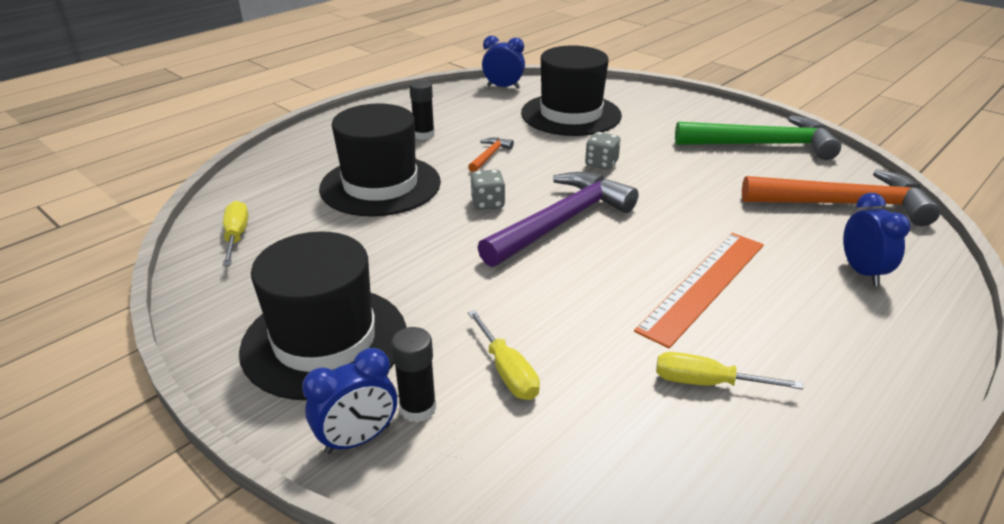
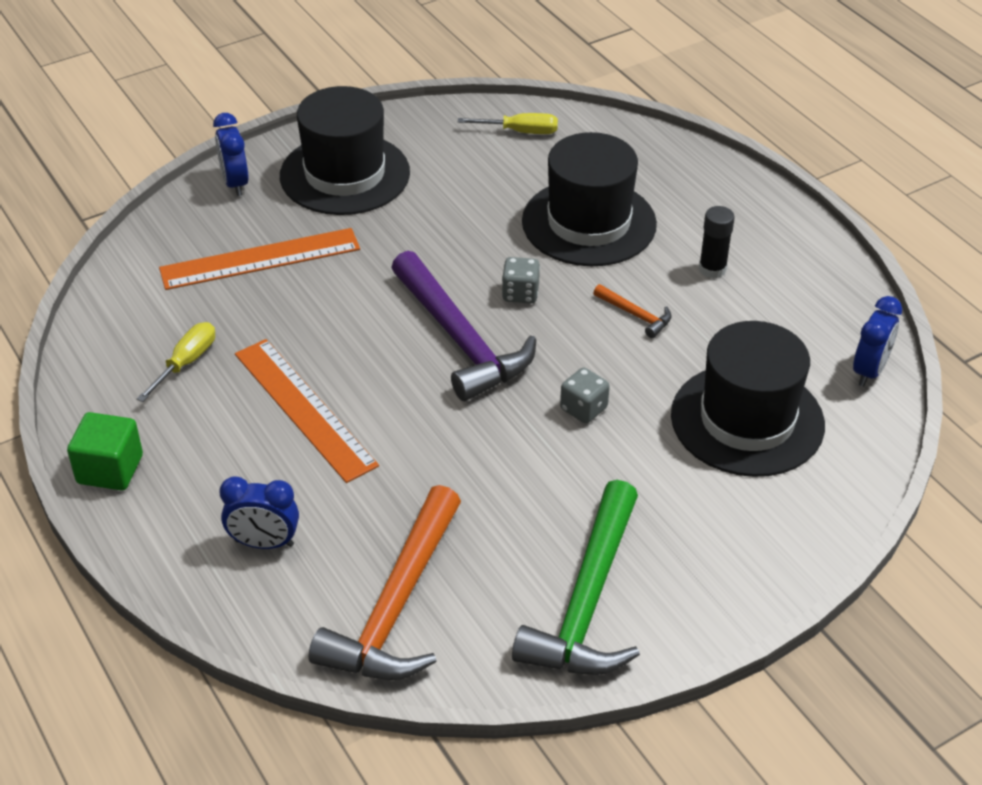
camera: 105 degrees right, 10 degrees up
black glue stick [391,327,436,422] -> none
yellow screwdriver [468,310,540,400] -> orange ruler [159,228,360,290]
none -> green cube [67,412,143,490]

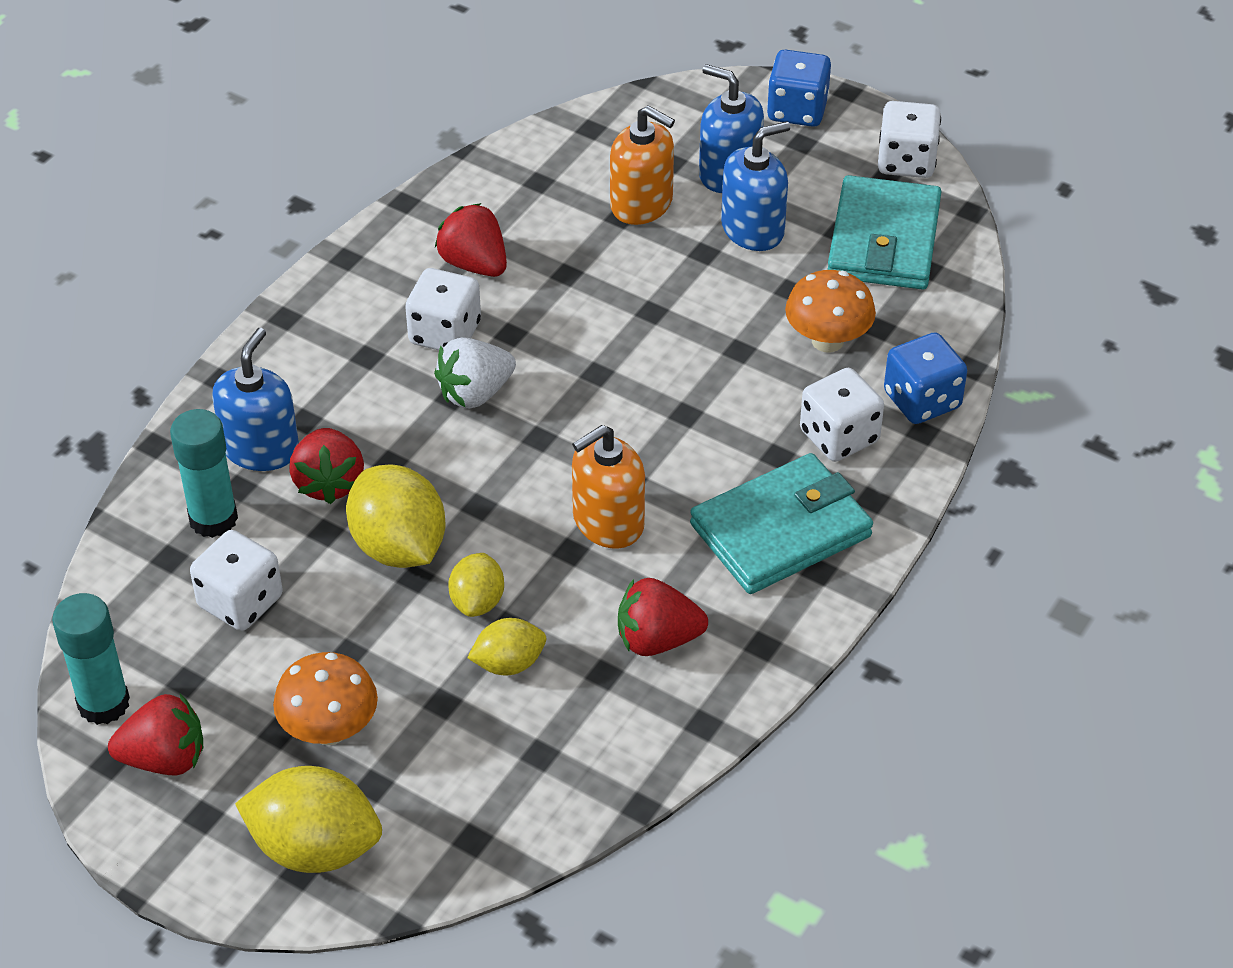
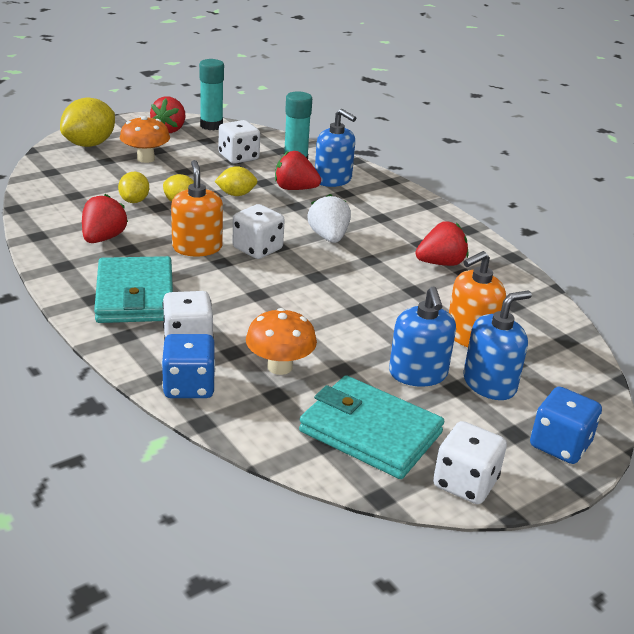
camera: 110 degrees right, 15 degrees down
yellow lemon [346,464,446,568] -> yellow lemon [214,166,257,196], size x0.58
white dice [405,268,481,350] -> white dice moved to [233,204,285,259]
——
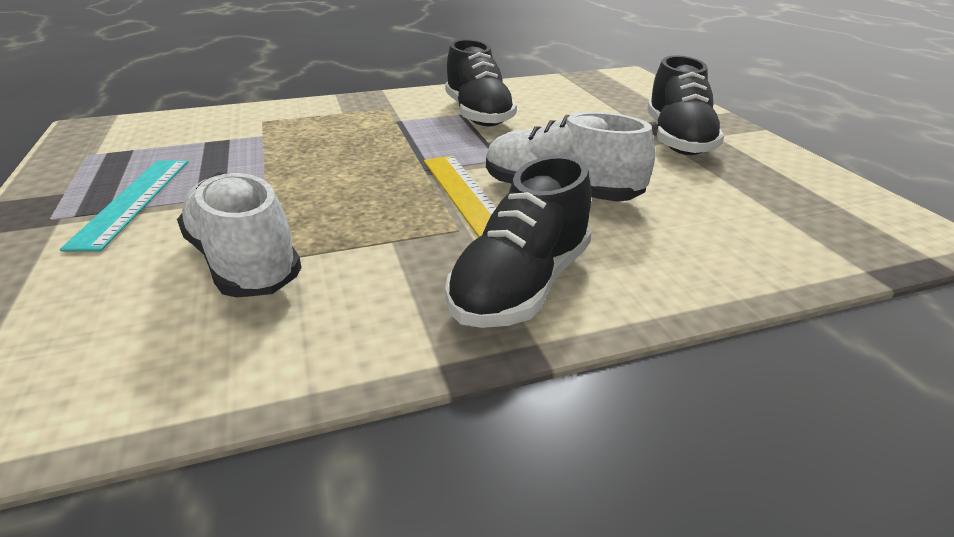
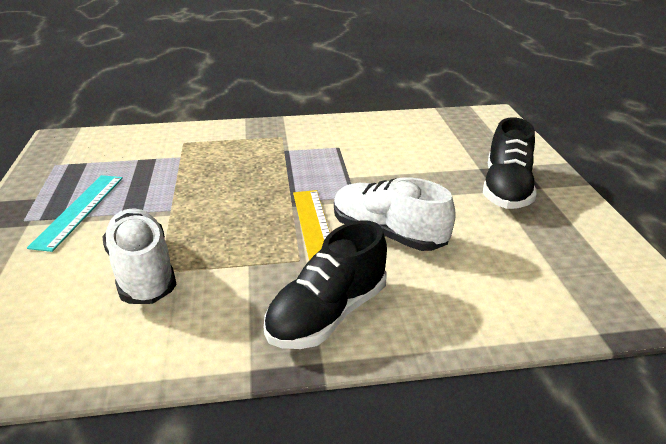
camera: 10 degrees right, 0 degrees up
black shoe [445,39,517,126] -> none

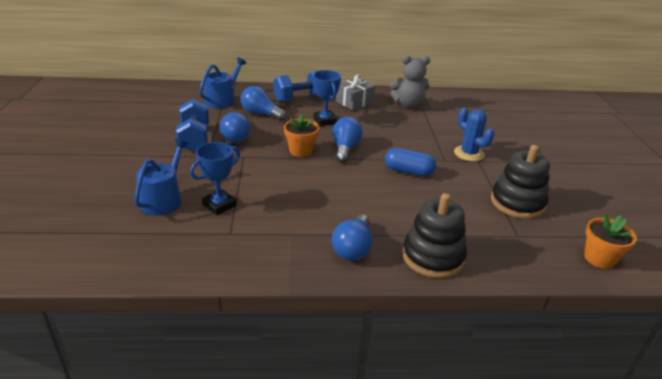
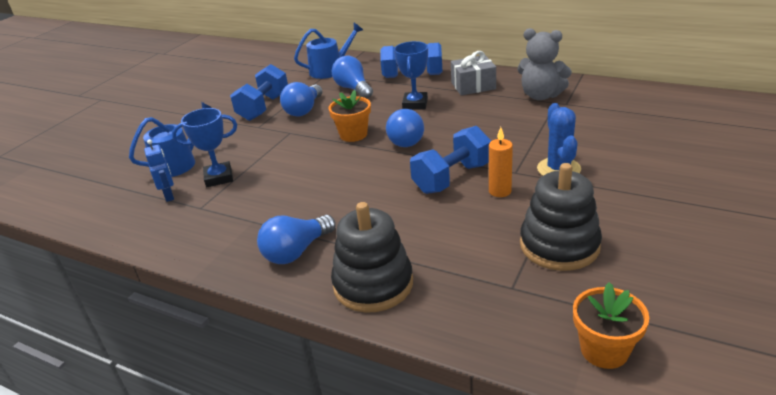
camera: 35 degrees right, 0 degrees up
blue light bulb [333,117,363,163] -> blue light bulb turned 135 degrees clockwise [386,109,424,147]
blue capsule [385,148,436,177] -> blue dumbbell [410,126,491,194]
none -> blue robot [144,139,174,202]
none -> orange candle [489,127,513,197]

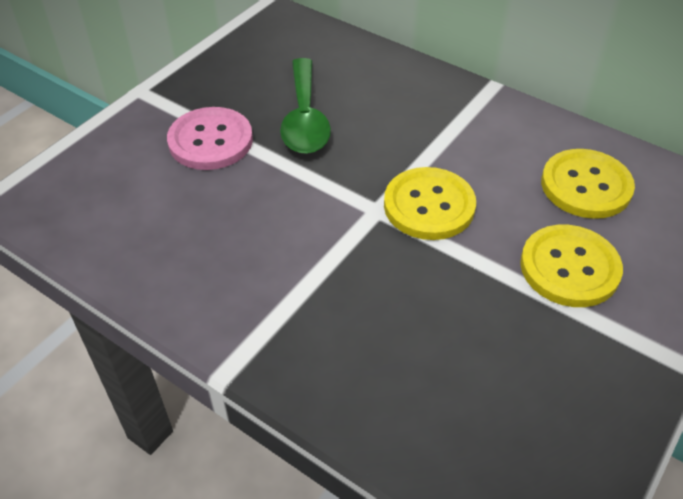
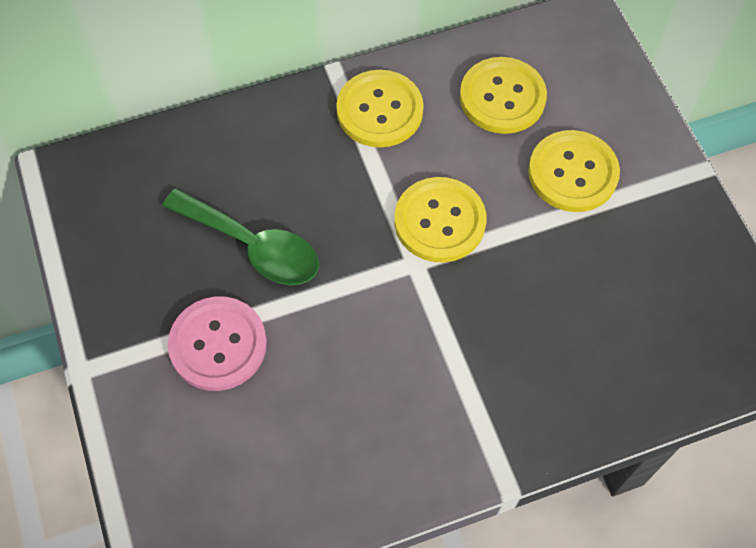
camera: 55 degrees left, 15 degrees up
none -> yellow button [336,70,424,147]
——
#### Directions
What's needed is an exact copy of the lines above from the one with "camera: 105 degrees right, 10 degrees up" through the one with "white dice [405,268,481,350]", both included; the pictures stay out.

#### Task output
camera: 105 degrees right, 10 degrees up
black glue stick [391,327,436,422] -> none
yellow screwdriver [468,310,540,400] -> orange ruler [159,228,360,290]
none -> green cube [67,412,143,490]

camera: 110 degrees right, 15 degrees down
yellow lemon [346,464,446,568] -> yellow lemon [214,166,257,196], size x0.58
white dice [405,268,481,350] -> white dice moved to [233,204,285,259]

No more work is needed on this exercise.